:: Entries supplied ::
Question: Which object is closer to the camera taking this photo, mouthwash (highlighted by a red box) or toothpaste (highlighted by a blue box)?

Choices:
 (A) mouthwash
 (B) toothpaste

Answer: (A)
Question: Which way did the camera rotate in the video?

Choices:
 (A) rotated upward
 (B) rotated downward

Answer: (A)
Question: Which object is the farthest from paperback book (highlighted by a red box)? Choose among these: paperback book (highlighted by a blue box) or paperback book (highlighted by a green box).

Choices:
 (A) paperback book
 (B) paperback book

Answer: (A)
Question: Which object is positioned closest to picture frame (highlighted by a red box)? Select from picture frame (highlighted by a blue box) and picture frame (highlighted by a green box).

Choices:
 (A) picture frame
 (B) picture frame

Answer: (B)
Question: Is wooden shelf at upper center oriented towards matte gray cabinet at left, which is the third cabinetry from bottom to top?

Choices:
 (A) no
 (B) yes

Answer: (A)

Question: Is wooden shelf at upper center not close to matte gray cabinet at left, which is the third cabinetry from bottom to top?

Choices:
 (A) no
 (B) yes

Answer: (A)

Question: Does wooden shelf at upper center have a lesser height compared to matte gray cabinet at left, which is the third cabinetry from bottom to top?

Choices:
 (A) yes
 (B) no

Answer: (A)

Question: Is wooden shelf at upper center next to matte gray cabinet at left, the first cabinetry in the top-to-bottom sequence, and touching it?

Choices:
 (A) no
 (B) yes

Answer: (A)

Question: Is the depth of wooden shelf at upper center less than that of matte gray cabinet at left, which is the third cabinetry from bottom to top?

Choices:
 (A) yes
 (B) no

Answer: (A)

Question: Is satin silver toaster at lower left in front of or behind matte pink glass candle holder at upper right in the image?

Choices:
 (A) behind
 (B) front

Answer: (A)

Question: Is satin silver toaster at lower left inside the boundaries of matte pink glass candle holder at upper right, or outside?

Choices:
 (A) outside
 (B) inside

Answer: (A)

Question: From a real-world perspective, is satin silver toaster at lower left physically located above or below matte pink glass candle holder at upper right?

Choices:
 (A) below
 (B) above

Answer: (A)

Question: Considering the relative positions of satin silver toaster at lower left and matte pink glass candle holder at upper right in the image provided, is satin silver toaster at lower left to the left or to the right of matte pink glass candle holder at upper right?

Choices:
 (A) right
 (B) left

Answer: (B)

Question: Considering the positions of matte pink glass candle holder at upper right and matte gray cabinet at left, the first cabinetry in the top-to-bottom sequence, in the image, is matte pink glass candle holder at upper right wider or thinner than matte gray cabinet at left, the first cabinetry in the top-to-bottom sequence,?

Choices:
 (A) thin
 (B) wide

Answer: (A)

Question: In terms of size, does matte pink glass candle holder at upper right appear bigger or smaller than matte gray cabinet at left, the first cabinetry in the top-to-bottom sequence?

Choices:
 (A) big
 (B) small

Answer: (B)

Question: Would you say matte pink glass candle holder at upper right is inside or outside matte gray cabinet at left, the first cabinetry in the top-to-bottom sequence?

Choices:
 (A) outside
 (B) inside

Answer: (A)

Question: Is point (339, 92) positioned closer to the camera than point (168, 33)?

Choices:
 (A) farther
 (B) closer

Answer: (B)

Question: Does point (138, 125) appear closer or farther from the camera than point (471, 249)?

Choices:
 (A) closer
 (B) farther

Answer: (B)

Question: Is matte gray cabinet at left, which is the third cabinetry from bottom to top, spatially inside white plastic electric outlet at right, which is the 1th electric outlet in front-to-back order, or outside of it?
:::
## Written instruction:
How many of the lines above contain the word "outside"? Reply with the number alone.

## Answer for this exercise:
5